:: MATERIAL PROVIDED

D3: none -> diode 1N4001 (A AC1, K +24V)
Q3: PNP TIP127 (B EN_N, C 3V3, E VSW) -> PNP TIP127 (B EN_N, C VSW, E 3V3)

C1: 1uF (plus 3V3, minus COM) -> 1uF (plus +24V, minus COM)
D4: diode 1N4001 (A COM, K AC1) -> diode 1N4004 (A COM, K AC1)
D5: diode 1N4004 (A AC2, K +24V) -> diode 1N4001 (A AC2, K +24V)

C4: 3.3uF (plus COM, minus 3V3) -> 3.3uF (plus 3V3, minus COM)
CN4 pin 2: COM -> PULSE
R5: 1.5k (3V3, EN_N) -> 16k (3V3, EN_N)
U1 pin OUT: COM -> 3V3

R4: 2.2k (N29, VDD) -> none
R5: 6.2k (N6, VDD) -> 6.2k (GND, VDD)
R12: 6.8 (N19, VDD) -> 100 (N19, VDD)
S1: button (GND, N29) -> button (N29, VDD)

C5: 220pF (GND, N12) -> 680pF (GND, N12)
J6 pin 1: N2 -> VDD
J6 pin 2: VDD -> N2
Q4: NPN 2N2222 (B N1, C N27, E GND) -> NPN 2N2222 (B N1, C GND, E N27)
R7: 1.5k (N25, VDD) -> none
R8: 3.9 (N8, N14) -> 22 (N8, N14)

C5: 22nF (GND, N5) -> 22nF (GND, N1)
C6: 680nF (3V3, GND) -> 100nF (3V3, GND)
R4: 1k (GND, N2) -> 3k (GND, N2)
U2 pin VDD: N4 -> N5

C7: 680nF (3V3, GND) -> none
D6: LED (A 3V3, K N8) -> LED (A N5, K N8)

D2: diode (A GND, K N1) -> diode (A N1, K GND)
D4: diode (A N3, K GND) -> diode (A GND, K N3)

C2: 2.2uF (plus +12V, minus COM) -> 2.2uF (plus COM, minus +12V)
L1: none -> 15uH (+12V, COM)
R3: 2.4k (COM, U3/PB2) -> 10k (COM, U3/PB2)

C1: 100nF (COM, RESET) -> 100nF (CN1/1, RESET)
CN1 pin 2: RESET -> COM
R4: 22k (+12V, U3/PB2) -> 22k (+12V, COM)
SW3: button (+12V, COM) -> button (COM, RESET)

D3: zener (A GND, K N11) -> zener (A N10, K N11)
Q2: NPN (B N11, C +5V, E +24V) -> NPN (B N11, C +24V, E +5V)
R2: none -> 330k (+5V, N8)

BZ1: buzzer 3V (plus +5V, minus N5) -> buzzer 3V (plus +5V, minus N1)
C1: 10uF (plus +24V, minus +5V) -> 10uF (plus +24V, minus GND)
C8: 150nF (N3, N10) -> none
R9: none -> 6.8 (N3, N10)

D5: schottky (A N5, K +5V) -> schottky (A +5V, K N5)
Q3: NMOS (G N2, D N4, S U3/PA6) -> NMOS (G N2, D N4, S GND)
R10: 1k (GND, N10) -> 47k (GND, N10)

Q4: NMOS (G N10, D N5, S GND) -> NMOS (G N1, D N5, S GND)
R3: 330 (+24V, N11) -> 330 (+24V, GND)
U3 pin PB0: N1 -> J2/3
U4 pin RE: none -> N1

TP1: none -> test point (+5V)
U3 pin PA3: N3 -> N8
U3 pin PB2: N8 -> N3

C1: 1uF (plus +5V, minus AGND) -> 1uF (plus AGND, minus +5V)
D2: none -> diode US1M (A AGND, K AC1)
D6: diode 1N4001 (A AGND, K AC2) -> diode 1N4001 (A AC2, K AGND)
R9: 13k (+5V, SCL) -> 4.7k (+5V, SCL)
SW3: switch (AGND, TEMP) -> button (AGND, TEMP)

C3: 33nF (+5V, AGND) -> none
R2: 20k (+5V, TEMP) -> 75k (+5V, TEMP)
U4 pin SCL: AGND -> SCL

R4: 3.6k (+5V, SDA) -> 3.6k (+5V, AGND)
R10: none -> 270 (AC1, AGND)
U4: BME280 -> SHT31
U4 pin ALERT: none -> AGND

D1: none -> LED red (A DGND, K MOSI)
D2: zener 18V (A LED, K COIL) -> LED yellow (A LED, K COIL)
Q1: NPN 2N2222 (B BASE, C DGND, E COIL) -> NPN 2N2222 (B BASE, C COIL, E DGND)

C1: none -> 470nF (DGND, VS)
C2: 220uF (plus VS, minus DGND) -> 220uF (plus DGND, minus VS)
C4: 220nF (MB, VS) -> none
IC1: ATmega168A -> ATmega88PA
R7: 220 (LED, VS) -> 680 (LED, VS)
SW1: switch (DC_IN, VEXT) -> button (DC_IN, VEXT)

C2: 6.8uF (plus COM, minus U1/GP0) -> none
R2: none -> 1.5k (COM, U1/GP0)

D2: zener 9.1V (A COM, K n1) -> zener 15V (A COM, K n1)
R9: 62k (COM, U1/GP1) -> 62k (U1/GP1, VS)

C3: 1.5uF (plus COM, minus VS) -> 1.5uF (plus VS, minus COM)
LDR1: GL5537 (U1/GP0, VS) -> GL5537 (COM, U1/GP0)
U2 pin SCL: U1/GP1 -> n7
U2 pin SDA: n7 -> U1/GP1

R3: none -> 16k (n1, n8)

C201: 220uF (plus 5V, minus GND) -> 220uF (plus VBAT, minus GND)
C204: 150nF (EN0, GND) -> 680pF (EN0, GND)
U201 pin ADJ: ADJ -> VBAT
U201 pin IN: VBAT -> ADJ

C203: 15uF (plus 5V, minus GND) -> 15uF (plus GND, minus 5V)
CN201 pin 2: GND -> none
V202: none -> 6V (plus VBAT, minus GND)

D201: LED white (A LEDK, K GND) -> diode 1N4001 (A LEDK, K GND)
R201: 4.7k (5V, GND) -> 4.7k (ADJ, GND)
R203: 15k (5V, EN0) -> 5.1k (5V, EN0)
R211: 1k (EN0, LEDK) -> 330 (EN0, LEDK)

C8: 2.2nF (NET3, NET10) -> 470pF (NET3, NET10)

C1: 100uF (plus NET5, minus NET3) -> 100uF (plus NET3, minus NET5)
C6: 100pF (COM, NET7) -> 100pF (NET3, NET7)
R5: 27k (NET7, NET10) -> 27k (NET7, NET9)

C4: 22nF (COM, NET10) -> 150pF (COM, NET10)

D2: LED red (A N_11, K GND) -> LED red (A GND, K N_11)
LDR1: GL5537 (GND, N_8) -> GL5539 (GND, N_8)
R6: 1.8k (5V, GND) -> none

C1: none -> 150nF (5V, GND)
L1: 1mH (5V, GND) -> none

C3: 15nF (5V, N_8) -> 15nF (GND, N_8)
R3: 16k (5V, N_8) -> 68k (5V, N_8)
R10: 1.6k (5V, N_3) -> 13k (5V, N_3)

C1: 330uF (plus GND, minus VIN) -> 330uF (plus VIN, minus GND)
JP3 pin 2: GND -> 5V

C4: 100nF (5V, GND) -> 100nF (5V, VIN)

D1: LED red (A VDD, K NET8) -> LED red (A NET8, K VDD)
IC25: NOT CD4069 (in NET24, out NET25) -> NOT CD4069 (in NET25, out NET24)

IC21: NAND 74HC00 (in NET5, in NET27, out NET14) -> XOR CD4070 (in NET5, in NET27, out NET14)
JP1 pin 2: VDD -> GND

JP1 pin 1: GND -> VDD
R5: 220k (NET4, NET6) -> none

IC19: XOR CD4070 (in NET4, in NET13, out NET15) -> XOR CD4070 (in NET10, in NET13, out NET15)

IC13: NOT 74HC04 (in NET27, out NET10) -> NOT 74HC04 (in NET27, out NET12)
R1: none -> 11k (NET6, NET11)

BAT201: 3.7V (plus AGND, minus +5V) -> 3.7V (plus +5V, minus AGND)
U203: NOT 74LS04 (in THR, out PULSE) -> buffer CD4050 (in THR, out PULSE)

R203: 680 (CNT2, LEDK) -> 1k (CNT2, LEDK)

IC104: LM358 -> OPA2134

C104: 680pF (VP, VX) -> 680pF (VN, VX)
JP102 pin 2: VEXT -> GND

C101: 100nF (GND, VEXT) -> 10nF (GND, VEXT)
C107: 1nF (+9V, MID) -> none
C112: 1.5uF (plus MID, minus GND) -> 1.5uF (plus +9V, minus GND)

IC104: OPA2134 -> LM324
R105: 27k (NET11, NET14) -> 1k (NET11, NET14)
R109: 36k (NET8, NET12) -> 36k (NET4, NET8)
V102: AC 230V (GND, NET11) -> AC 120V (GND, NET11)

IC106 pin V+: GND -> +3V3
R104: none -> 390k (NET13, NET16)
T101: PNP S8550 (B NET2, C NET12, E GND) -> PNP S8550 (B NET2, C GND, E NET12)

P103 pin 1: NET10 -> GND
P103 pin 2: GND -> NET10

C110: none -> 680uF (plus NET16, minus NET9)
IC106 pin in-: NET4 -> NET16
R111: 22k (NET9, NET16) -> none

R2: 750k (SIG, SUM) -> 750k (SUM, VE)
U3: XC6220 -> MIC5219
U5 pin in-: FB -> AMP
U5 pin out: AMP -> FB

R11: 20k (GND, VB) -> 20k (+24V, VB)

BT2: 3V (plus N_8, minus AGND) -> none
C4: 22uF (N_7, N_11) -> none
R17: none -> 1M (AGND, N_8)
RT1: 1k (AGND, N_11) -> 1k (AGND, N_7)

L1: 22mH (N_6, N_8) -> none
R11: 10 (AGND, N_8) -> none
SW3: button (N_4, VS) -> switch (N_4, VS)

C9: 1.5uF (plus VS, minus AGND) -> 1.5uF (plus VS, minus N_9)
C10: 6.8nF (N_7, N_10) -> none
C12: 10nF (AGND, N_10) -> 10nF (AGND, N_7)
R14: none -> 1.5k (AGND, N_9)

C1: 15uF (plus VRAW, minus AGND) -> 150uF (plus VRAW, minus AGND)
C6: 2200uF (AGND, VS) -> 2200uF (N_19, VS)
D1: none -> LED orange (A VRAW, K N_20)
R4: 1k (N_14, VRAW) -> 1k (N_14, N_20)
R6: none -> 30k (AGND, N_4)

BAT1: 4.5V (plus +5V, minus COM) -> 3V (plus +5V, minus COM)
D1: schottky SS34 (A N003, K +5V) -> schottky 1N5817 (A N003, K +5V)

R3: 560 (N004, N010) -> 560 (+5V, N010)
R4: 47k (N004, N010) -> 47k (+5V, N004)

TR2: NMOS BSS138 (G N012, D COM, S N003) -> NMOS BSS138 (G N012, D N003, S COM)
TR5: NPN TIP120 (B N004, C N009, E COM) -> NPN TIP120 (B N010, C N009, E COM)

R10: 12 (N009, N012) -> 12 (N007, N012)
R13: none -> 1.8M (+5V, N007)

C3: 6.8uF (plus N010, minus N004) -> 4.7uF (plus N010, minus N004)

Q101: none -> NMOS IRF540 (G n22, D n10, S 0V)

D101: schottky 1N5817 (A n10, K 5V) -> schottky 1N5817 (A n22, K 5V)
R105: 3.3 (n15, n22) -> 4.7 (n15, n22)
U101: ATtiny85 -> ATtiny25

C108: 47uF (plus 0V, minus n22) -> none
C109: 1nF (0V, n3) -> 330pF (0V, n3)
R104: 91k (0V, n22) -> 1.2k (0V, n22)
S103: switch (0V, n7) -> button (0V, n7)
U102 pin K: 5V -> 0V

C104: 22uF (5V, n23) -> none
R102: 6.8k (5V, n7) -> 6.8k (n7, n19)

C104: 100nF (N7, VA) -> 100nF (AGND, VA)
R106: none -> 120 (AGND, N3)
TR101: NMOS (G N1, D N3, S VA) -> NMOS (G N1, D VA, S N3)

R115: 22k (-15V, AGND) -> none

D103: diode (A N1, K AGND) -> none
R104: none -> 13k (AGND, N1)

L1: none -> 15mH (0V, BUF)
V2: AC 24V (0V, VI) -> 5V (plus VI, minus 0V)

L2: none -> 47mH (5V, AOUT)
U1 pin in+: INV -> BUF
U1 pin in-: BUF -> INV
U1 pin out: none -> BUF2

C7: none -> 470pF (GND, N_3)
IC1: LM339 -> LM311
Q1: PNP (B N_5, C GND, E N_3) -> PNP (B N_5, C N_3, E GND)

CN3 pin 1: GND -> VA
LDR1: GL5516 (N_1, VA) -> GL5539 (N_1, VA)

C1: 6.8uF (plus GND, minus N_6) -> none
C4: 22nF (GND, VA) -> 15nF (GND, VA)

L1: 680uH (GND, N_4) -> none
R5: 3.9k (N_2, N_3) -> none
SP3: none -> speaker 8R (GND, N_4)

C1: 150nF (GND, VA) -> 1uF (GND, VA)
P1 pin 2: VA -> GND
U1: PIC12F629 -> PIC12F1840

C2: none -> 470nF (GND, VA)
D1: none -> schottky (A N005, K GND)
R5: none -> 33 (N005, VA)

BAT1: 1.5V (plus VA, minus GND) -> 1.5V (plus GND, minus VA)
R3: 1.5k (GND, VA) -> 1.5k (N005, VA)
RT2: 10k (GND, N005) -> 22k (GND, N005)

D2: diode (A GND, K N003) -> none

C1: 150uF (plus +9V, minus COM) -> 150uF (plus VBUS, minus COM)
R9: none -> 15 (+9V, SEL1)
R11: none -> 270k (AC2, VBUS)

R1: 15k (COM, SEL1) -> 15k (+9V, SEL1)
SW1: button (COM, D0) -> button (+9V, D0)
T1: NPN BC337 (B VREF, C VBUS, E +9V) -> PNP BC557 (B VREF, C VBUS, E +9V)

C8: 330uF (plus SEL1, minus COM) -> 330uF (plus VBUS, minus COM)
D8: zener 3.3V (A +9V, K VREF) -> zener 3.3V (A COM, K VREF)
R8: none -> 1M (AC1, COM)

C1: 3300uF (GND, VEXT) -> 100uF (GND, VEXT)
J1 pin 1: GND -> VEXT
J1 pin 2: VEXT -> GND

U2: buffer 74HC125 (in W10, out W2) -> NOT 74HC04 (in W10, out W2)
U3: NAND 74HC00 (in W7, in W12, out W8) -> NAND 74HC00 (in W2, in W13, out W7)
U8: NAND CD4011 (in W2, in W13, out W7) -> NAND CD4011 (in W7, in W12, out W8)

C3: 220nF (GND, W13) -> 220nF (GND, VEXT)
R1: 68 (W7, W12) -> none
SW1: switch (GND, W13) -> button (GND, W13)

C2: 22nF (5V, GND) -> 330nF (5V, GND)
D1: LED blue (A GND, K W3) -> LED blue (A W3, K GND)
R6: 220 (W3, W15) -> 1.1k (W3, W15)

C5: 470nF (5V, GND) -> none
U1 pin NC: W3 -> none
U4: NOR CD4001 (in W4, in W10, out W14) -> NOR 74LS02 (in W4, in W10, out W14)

::::

◆ EXERCISE GOAL
Your answer should consist of the lines from the line with "R105: 27k (NET11, NET14) -> 1k (NET11, NET14)" to the line with "P103 pin 2: GND -> NET10" above, repeated exactly, both ends included.

◆ ANSWER SPACE
R105: 27k (NET11, NET14) -> 1k (NET11, NET14)
R109: 36k (NET8, NET12) -> 36k (NET4, NET8)
V102: AC 230V (GND, NET11) -> AC 120V (GND, NET11)

IC106 pin V+: GND -> +3V3
R104: none -> 390k (NET13, NET16)
T101: PNP S8550 (B NET2, C NET12, E GND) -> PNP S8550 (B NET2, C GND, E NET12)

P103 pin 1: NET10 -> GND
P103 pin 2: GND -> NET10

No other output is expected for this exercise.